### EXERCISE:
Whatever follows the line containing "shifted | cactus" in the listing below should be printed exactly, along with that line itself.

### EXCERPTED DATA:
☆ ☆ ☆ ☆ ☆ ☆ ☆

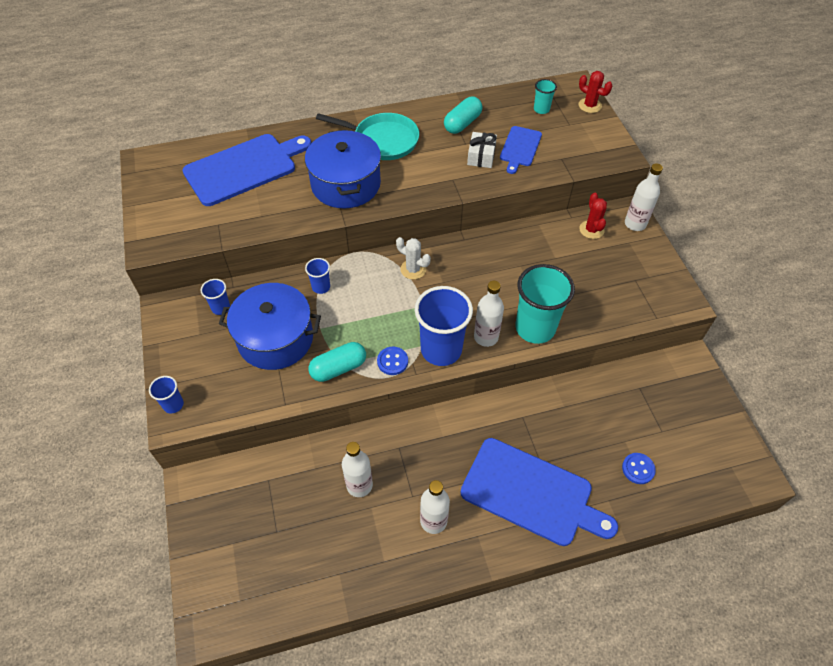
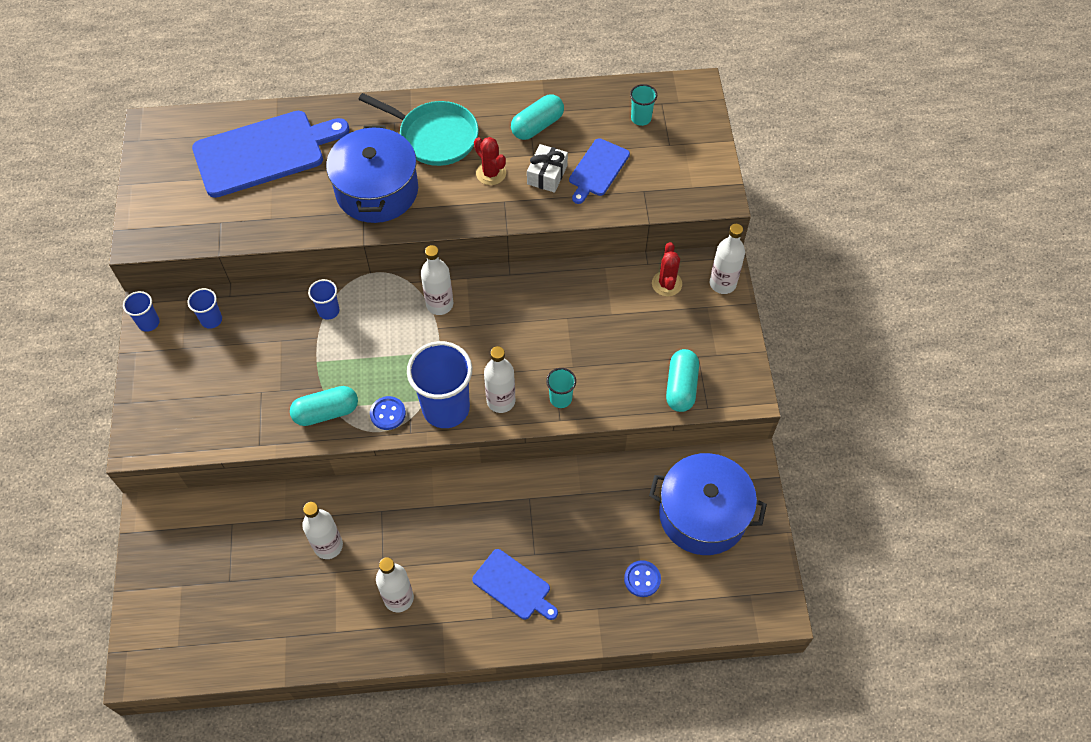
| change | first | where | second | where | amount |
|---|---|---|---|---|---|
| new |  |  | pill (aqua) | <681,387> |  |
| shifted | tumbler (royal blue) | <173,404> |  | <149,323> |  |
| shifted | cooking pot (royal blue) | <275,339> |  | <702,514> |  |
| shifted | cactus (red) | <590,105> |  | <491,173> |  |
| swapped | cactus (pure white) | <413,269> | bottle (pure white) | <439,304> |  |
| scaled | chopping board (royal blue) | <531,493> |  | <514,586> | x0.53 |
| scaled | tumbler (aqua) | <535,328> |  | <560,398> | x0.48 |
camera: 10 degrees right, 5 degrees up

☆ ☆ ☆ ☆ ☆ ☆ ☆

### ANSWER BOX:
| shifted | cactus (red) | <590,105> |  | <491,173> |  |
| swapped | cactus (pure white) | <413,269> | bottle (pure white) | <439,304> |  |
| scaled | chopping board (royal blue) | <531,493> |  | <514,586> | x0.53 |
| scaled | tumbler (aqua) | <535,328> |  | <560,398> | x0.48 |
camera: 10 degrees right, 5 degrees up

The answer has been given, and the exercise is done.